§ **Your goal**
In the entries below, find the line containing "(522, 389) = (599, 283): none" and the line containing "(814, 237) = (450, 106): turquoise". Copy those two lines and everything between them exactly, and only that.

§ **Data supplied**
=== Begin Enclosure ===

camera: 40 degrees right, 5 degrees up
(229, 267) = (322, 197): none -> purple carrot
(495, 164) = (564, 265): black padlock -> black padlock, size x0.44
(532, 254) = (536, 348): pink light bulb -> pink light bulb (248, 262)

=== End Enclosure ===
=== Begin Enclosure ===

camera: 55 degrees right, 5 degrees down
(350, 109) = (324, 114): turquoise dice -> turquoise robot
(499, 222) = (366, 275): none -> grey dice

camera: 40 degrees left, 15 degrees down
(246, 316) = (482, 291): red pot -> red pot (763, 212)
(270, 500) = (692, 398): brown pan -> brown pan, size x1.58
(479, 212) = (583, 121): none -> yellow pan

=== End Enclosure ===
=== Begin Enclosure ===

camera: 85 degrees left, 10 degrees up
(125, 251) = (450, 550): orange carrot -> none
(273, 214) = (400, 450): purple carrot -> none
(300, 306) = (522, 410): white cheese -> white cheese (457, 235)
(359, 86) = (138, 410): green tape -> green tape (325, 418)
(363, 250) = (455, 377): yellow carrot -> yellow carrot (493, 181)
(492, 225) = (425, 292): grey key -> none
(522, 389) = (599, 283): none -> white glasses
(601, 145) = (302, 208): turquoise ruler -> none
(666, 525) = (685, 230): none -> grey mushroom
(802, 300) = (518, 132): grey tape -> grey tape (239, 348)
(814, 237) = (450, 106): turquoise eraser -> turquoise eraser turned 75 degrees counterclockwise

=== End Enclosure ===

§ **Exercise output**
(522, 389) = (599, 283): none -> white glasses
(601, 145) = (302, 208): turquoise ruler -> none
(666, 525) = (685, 230): none -> grey mushroom
(802, 300) = (518, 132): grey tape -> grey tape (239, 348)
(814, 237) = (450, 106): turquoise eraser -> turquoise eraser turned 75 degrees counterclockwise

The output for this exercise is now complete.